:: Task objective ::
Would you restate the listing word for word, with the images omitted?

:: Supplied data ::
###
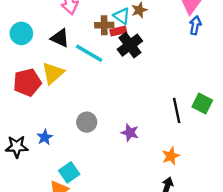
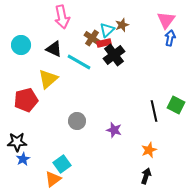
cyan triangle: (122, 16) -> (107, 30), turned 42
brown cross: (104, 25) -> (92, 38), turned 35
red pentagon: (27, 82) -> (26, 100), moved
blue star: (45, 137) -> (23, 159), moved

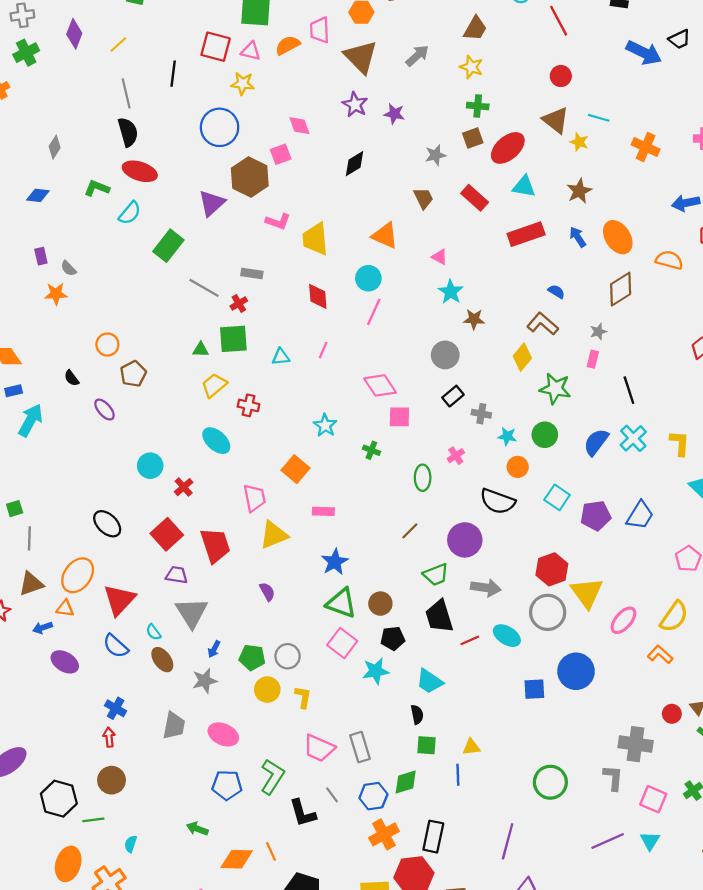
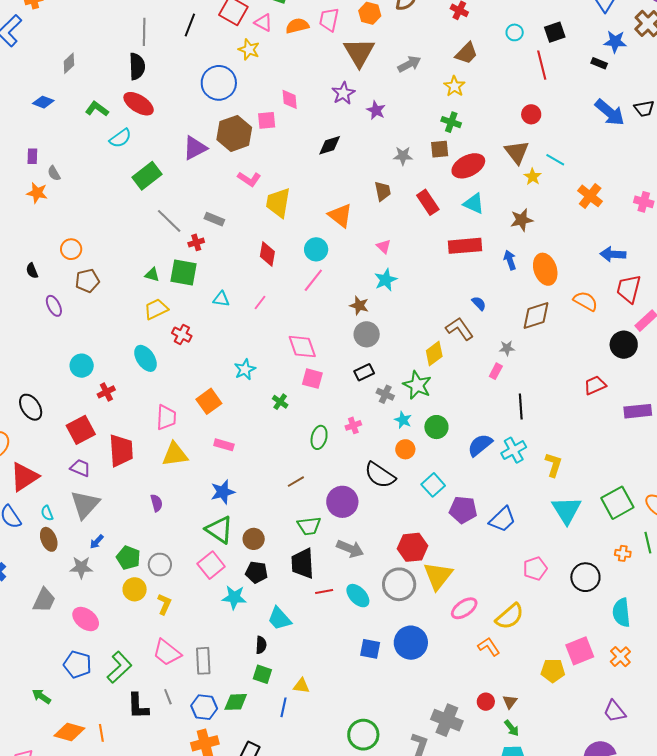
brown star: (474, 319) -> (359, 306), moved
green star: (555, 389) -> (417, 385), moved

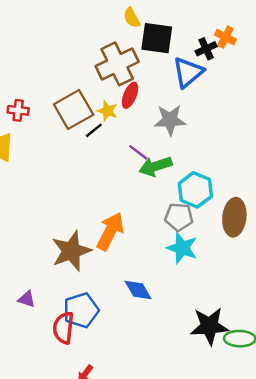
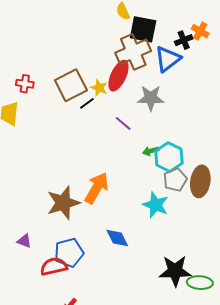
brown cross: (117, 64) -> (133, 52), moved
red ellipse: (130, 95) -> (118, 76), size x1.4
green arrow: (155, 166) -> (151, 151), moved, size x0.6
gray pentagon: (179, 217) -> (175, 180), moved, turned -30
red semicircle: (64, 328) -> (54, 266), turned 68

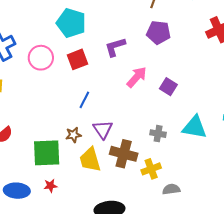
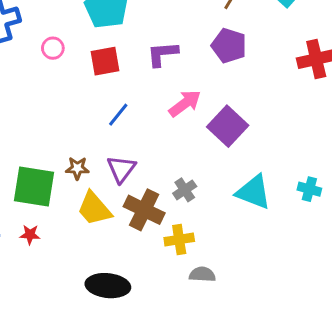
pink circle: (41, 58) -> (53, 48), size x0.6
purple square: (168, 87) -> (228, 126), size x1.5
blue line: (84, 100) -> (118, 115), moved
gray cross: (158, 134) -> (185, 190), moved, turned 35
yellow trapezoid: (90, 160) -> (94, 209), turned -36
###
:: Answer space ::
cyan triangle: (122, 16) -> (107, 30), turned 42
brown cross: (104, 25) -> (92, 38), turned 35
red pentagon: (27, 82) -> (26, 100), moved
blue star: (45, 137) -> (23, 159), moved

brown star: (474, 319) -> (359, 306), moved
green star: (555, 389) -> (417, 385), moved

brown cross: (117, 64) -> (133, 52), moved
red ellipse: (130, 95) -> (118, 76), size x1.4
green arrow: (155, 166) -> (151, 151), moved, size x0.6
gray pentagon: (179, 217) -> (175, 180), moved, turned -30
red semicircle: (64, 328) -> (54, 266), turned 68

pink circle: (41, 58) -> (53, 48), size x0.6
purple square: (168, 87) -> (228, 126), size x1.5
blue line: (84, 100) -> (118, 115), moved
gray cross: (158, 134) -> (185, 190), moved, turned 35
yellow trapezoid: (90, 160) -> (94, 209), turned -36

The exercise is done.